→ **INFORMATION SUPPLIED**
+++
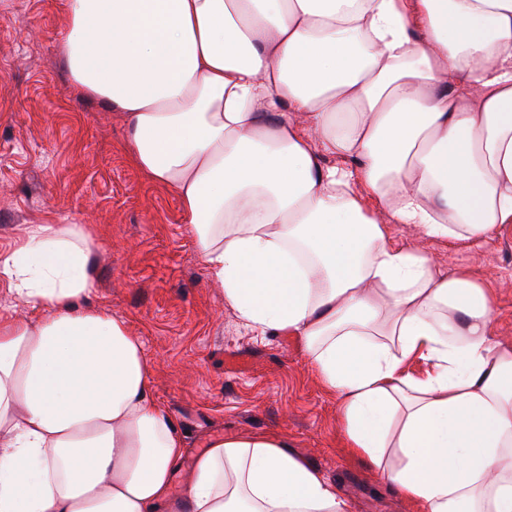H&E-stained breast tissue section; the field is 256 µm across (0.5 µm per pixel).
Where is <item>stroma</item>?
I'll return each instance as SVG.
<instances>
[{
    "mask_svg": "<svg viewBox=\"0 0 512 512\" xmlns=\"http://www.w3.org/2000/svg\"><path fill=\"white\" fill-rule=\"evenodd\" d=\"M66 31L65 0H0V252L32 224L91 227L88 303L120 315L142 341L152 395L184 440L173 498L184 497L214 435L261 432L286 439L352 512H418L349 454L338 397L302 341L256 335L225 307L175 193L129 161L120 116L71 84L60 54ZM425 248L494 285L495 330L512 338V229L477 253L435 239Z\"/></svg>",
    "mask_w": 512,
    "mask_h": 512,
    "instance_id": "obj_1",
    "label": "stroma"
}]
</instances>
+++
→ **WHAT THE TASK ASKS**
Every record above should come back exactly, but without its pictures.

→ **REPLY TO THE EXERCISE**
H&E-stained breast tissue section; the field is 256 µm across (0.5 µm per pixel).
Where is <item>stroma</item>?
I'll return each instance as SVG.
<instances>
[{
    "mask_svg": "<svg viewBox=\"0 0 512 512\" xmlns=\"http://www.w3.org/2000/svg\"><path fill=\"white\" fill-rule=\"evenodd\" d=\"M66 31L65 0H0V252L32 224L91 227L88 303L120 315L142 341L152 395L184 440L173 498L184 497L214 435L261 432L286 439L352 512H418L349 454L338 397L302 341L256 335L225 307L175 193L129 161L120 116L71 84L60 54ZM425 248L494 285L495 330L512 338V229L477 253L435 239Z\"/></svg>",
    "mask_w": 512,
    "mask_h": 512,
    "instance_id": "obj_1",
    "label": "stroma"
}]
</instances>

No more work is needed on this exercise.